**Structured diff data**
===
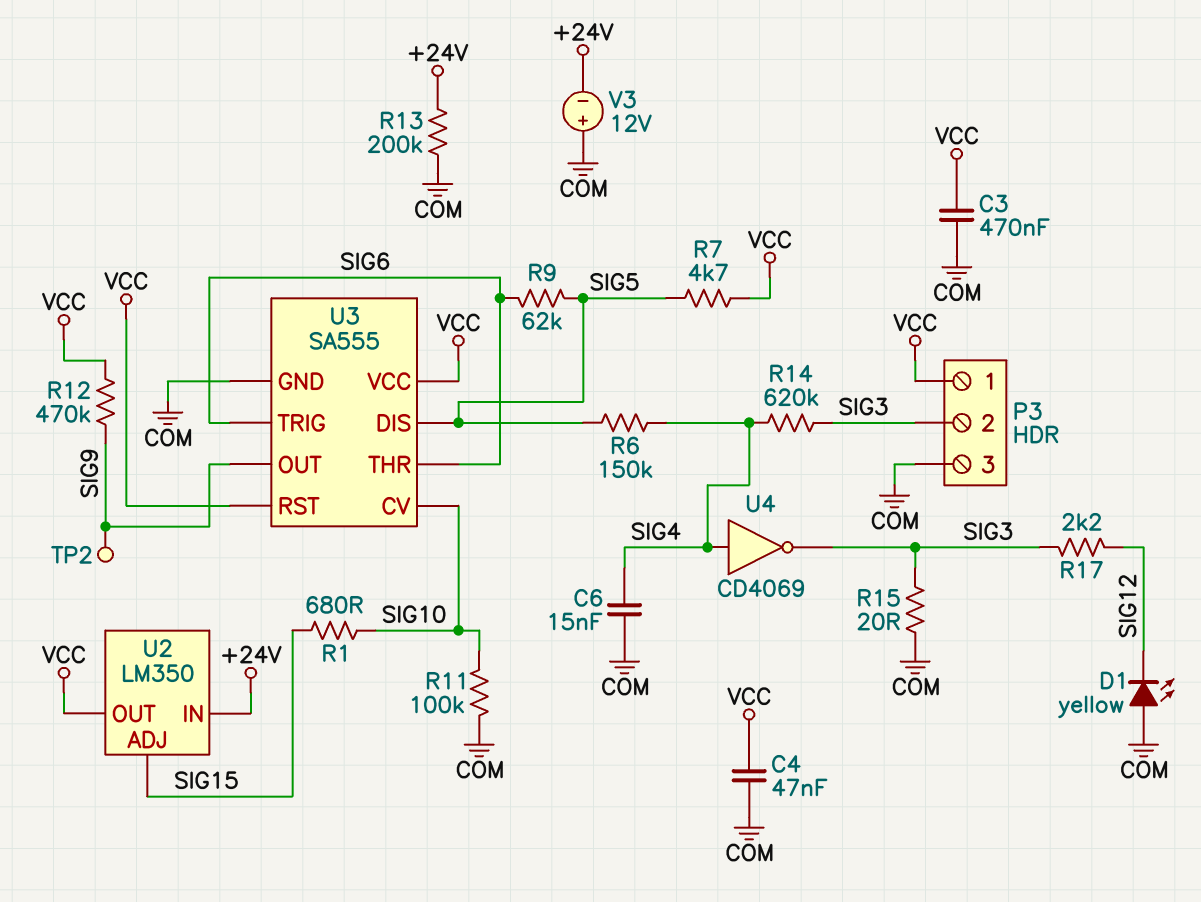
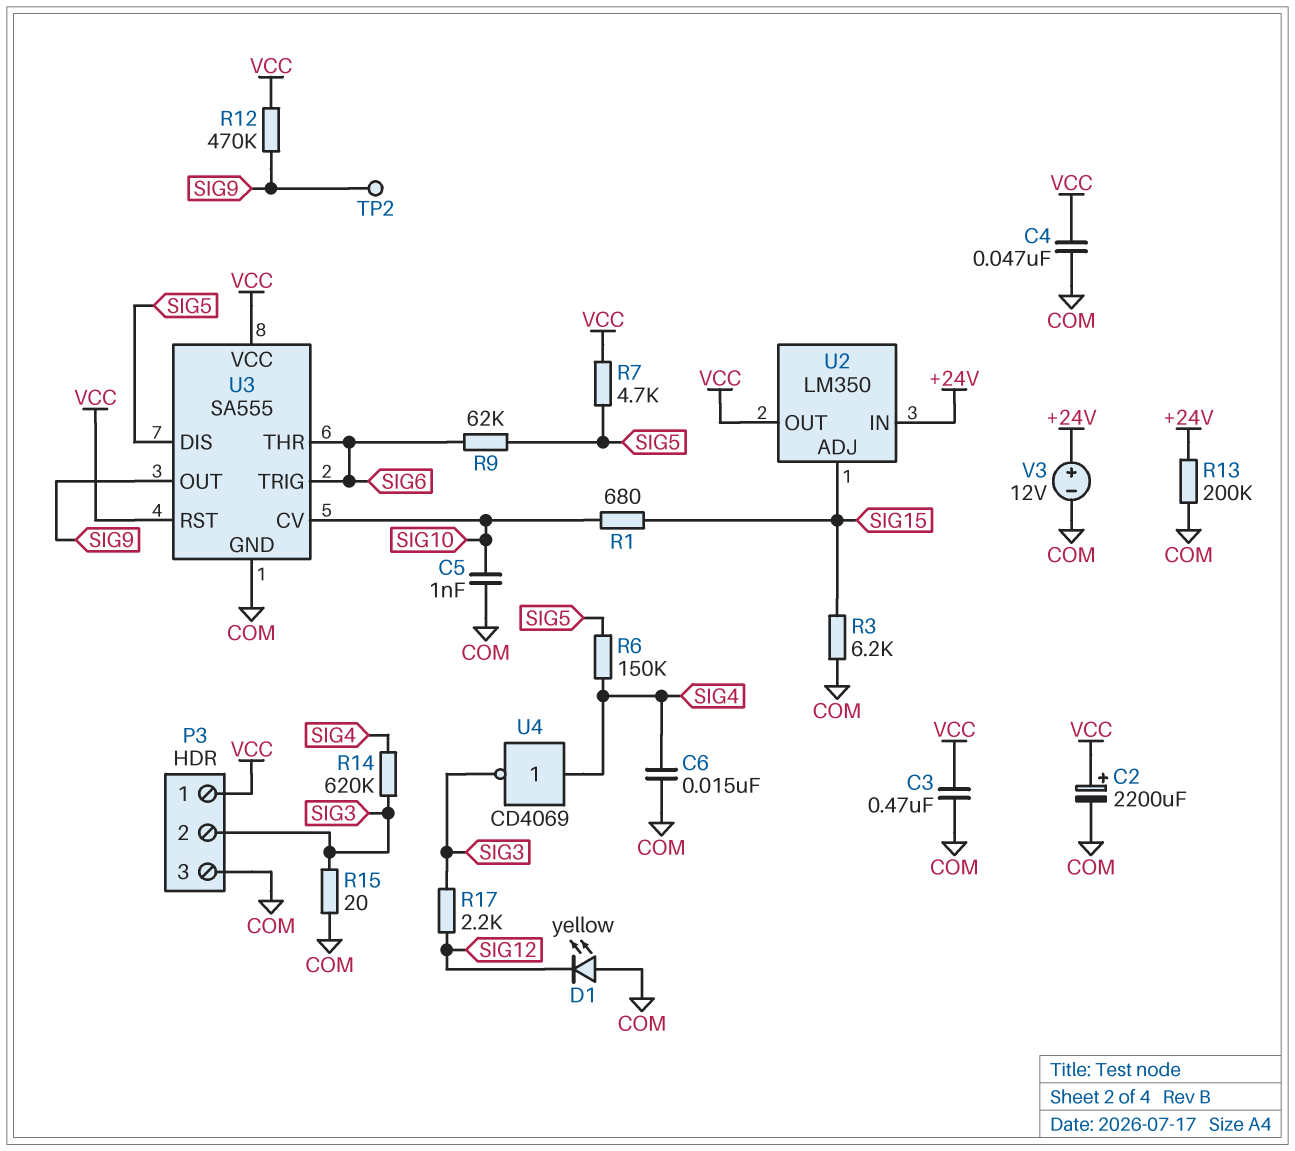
C2: none -> 2200uF (plus VCC, minus COM)
C5: none -> 1nF (COM, SIG10)
R3: none -> 6.2k (COM, SIG15)
R11: 100k (COM, SIG10) -> none
V3: 12V (plus COM, minus +24V) -> 12V (plus +24V, minus COM)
===
**PROBLEM DETAILS**
Copy out all of the entries exactly as they stand, with no pictures in your copy.

**OUTPUT OF THE TASK**
C2: none -> 2200uF (plus VCC, minus COM)
C5: none -> 1nF (COM, SIG10)
R3: none -> 6.2k (COM, SIG15)
R11: 100k (COM, SIG10) -> none
V3: 12V (plus COM, minus +24V) -> 12V (plus +24V, minus COM)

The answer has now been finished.